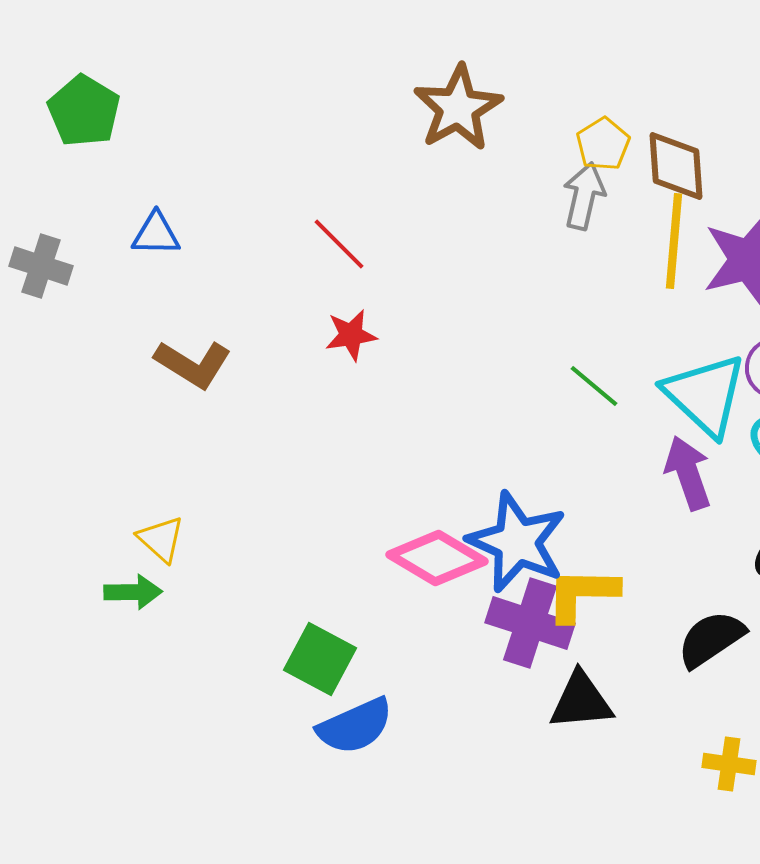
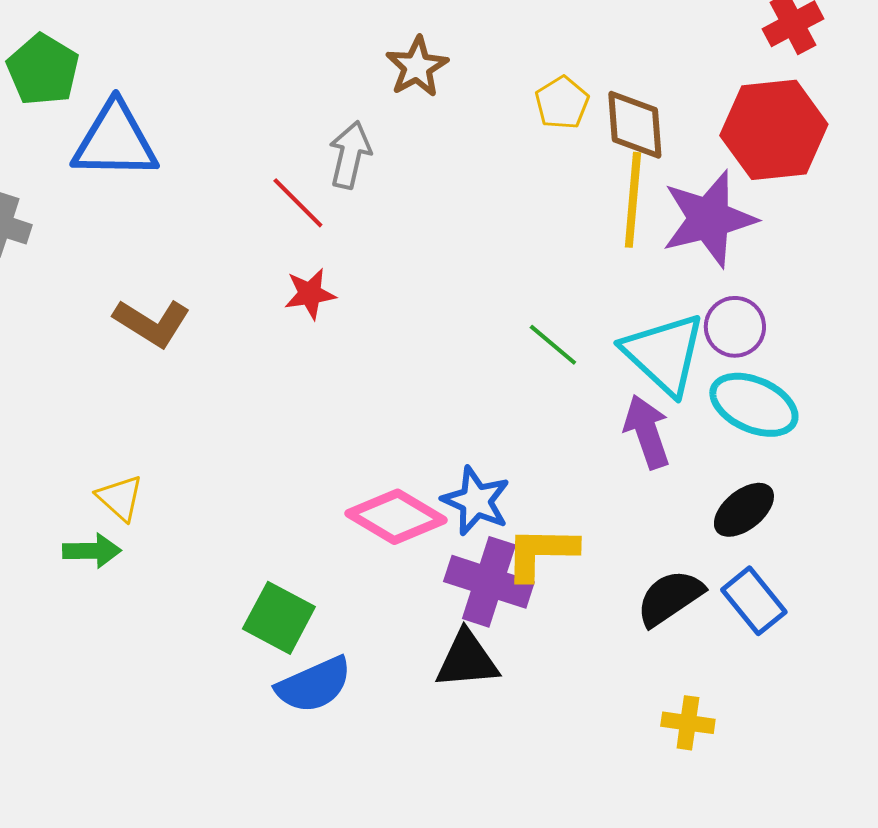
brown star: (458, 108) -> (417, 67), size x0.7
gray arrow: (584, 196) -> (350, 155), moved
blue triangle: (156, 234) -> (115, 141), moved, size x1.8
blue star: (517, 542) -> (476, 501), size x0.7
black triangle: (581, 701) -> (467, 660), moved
****
§ **Task**
Emit verbatim the lines running from the one with "gray arrow: (584, 196) -> (350, 155), moved" through the last line of the data, both endpoints inclusive.

§ **Written response**
gray arrow: (584, 196) -> (350, 155), moved
blue triangle: (156, 234) -> (115, 141), moved, size x1.8
blue star: (517, 542) -> (476, 501), size x0.7
black triangle: (581, 701) -> (467, 660), moved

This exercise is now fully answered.